Copy the records below exactly, but leave out any picture they contain.
Top of Supplied data
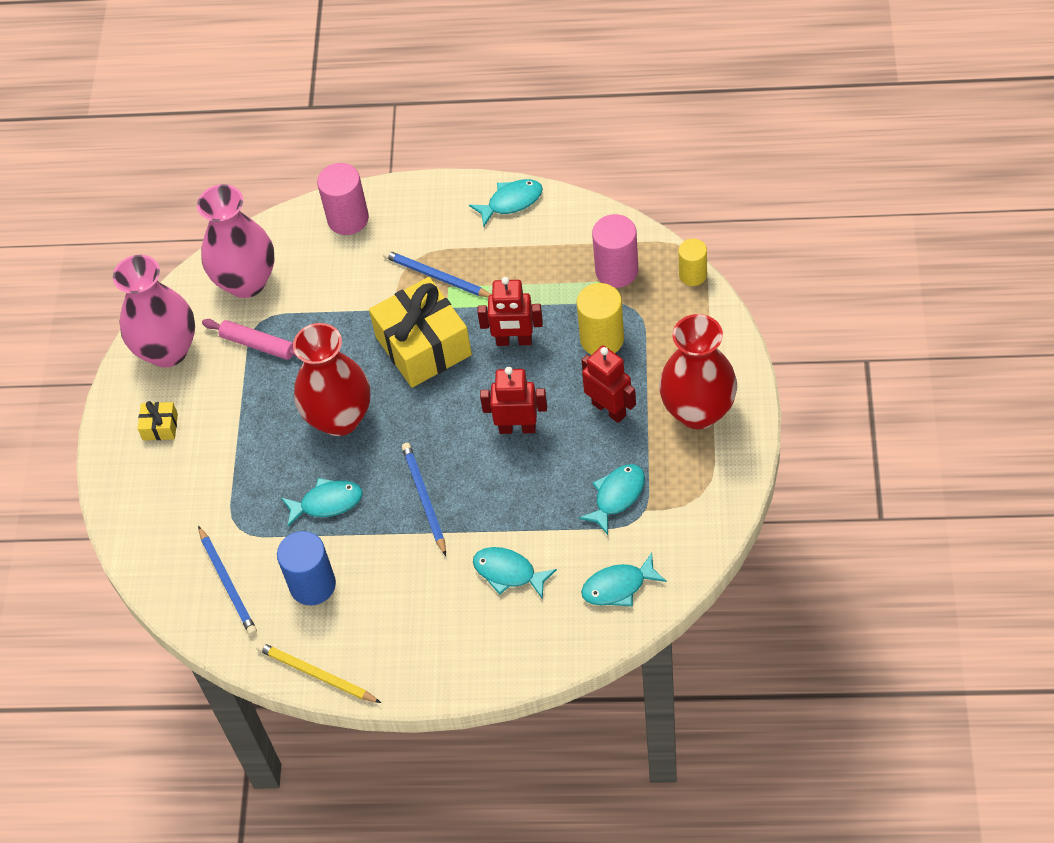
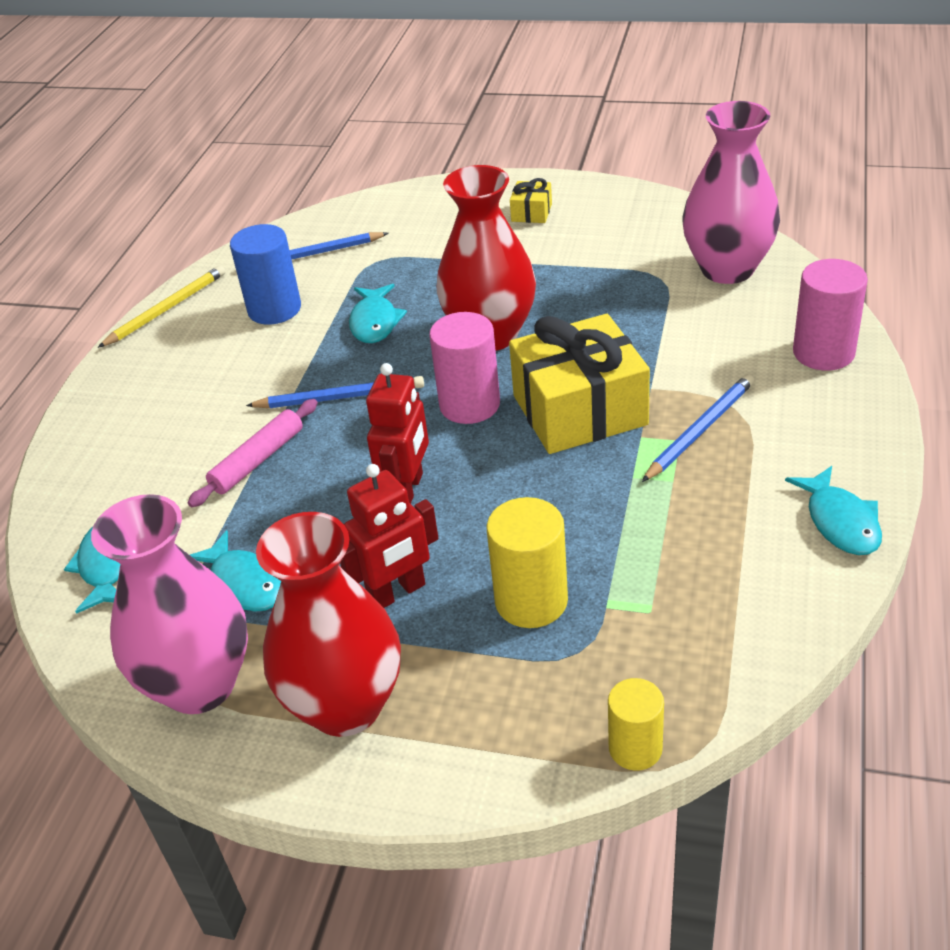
camera: 100 degrees right, 15 degrees down
(168, 350) = (636, 216): pink vase -> pink vase (200, 685)
(258, 344) = (625, 277): pink rolling pin -> pink rolling pin (257, 460)
(508, 572) = (194, 462): turquoise fish -> none
(514, 341) = (560, 500): red robot -> none
(616, 271) = (668, 638): pink cylinder -> pink cylinder (469, 405)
Bottom of Supplied data
» **Response**
camera: 100 degrees right, 15 degrees down
(168, 350) = (636, 216): pink vase -> pink vase (200, 685)
(258, 344) = (625, 277): pink rolling pin -> pink rolling pin (257, 460)
(508, 572) = (194, 462): turquoise fish -> none
(514, 341) = (560, 500): red robot -> none
(616, 271) = (668, 638): pink cylinder -> pink cylinder (469, 405)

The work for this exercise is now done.